▸ **Instructions for the task**
Would you repeat word for word the lines of the listing that follows, from the one with "Give the pixel-coordinate" up to and including the one with "Return the footprint", and leave out the images?

▸ **Material for this task**
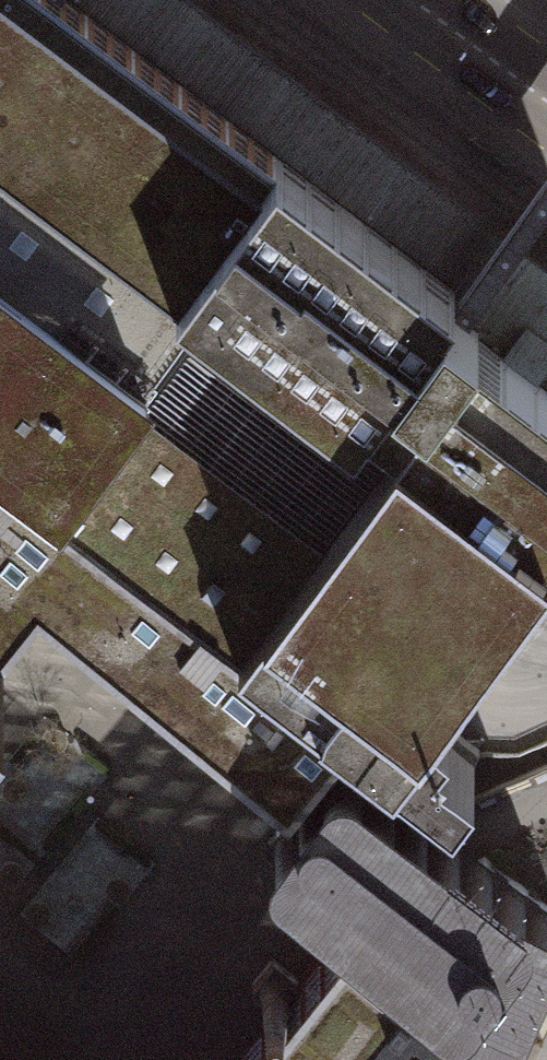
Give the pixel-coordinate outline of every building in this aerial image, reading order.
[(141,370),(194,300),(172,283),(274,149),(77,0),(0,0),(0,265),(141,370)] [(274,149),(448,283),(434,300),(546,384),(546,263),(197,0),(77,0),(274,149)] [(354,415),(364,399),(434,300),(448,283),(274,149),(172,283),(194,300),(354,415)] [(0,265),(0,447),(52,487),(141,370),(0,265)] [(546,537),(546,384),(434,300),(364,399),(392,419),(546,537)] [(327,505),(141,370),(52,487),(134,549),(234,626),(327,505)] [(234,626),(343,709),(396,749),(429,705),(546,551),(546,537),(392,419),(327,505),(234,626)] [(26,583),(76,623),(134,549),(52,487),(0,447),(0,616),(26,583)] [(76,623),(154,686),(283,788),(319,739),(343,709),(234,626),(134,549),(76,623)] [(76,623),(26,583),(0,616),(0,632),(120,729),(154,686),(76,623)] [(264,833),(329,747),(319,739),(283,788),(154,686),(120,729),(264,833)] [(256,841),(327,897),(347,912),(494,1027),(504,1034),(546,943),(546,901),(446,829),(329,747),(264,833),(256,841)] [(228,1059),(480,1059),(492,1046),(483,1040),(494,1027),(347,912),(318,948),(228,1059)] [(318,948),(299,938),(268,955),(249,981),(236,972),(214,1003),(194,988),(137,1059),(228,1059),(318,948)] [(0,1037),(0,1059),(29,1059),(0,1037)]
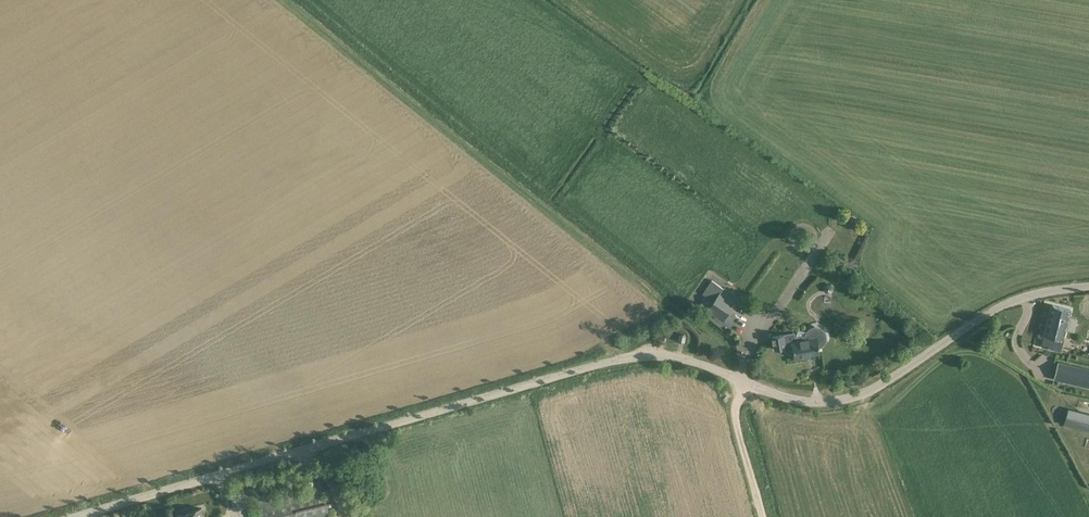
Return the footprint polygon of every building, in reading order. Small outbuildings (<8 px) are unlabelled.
---
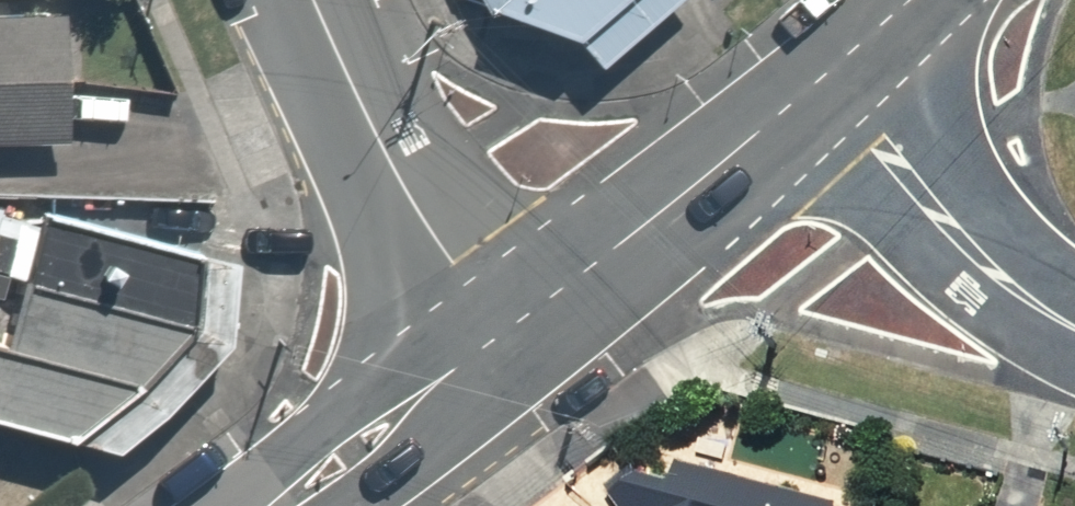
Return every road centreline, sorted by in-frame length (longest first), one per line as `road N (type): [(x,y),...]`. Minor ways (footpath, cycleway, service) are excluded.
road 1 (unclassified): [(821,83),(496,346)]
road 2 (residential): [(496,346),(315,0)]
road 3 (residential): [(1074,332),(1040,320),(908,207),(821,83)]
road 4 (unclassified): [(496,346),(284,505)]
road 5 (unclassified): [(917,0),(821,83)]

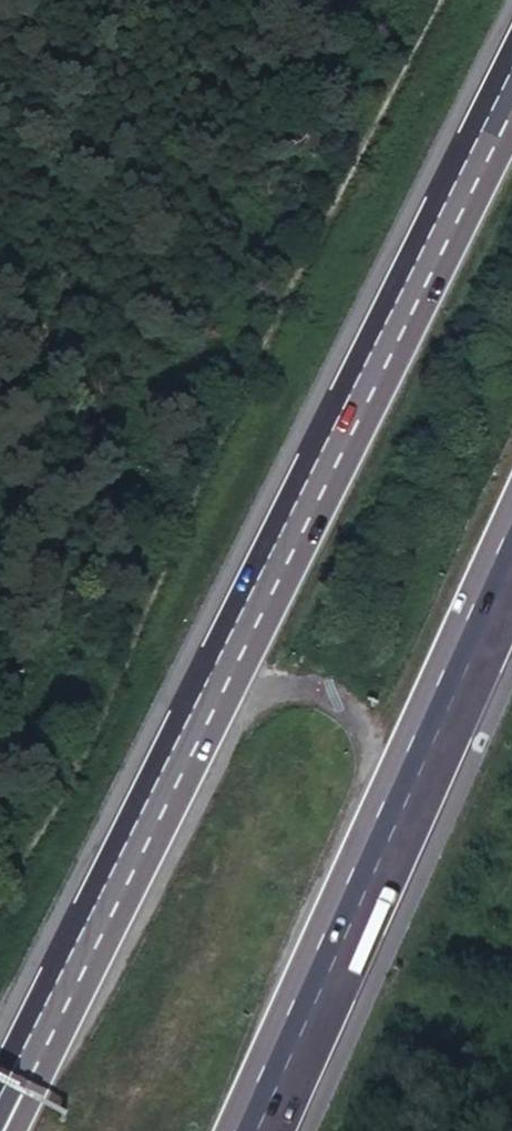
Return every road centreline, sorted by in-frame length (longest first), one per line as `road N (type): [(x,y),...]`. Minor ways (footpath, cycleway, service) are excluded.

▸ **Result for this task**
Give the pixel-coordinate outline of every building in this aerial image, reading order.
[(141,370),(194,300),(172,283),(274,149),(77,0),(0,0),(0,265),(141,370)] [(274,149),(448,283),(434,300),(546,384),(546,263),(197,0),(77,0),(274,149)] [(354,415),(364,399),(434,300),(448,283),(274,149),(172,283),(194,300),(354,415)] [(0,265),(0,447),(52,487),(141,370),(0,265)] [(546,537),(546,384),(434,300),(364,399),(392,419),(546,537)] [(327,505),(141,370),(52,487),(134,549),(234,626),(327,505)] [(234,626),(343,709),(396,749),(429,705),(546,551),(546,537),(392,419),(327,505),(234,626)] [(26,583),(76,623),(134,549),(52,487),(0,447),(0,616),(26,583)] [(76,623),(154,686),(283,788),(319,739),(343,709),(234,626),(134,549),(76,623)] [(76,623),(26,583),(0,616),(0,632),(120,729),(154,686),(76,623)] [(264,833),(329,747),(319,739),(283,788),(154,686),(120,729),(264,833)] [(256,841),(327,897),(347,912),(494,1027),(504,1034),(546,943),(546,901),(446,829),(329,747),(264,833),(256,841)] [(228,1059),(480,1059),(492,1046),(483,1040),(494,1027),(347,912),(318,948),(228,1059)] [(318,948),(299,938),(268,955),(249,981),(236,972),(214,1003),(194,988),(137,1059),(228,1059),(318,948)] [(0,1037),(0,1059),(29,1059),(0,1037)]
Return the footprint polygon of every building, in reading order. Small outbuildings (<8 px) are unlabelled.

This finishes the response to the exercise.